- **To do**
Below are records to repeat exactly; do not include any pictures.

- **Working data**
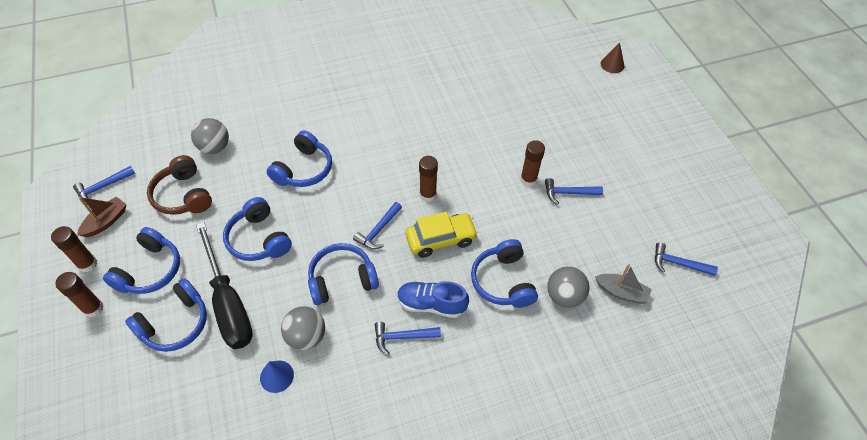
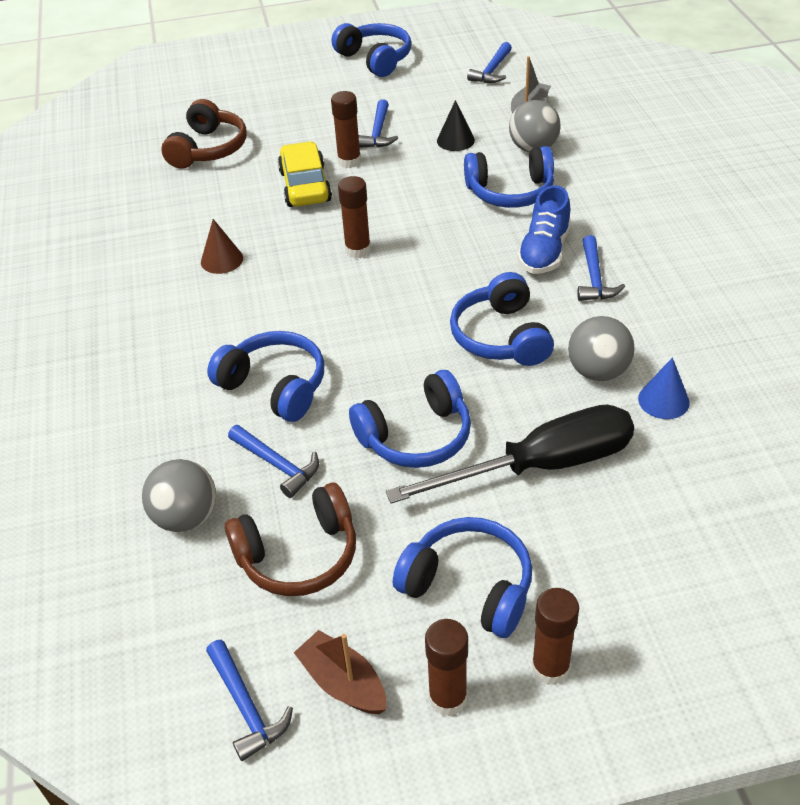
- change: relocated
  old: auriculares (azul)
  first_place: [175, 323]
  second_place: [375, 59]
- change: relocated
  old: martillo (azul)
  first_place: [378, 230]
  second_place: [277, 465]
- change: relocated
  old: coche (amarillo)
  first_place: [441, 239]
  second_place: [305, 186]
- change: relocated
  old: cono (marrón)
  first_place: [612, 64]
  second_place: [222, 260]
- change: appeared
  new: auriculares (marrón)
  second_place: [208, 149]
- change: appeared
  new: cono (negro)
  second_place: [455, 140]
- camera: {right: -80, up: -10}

- **Exercise output**
- change: relocated
  old: auriculares (azul)
  first_place: [175, 323]
  second_place: [375, 59]
- change: relocated
  old: martillo (azul)
  first_place: [378, 230]
  second_place: [277, 465]
- change: relocated
  old: coche (amarillo)
  first_place: [441, 239]
  second_place: [305, 186]
- change: relocated
  old: cono (marrón)
  first_place: [612, 64]
  second_place: [222, 260]
- change: appeared
  new: auriculares (marrón)
  second_place: [208, 149]
- change: appeared
  new: cono (negro)
  second_place: [455, 140]
- camera: {right: -80, up: -10}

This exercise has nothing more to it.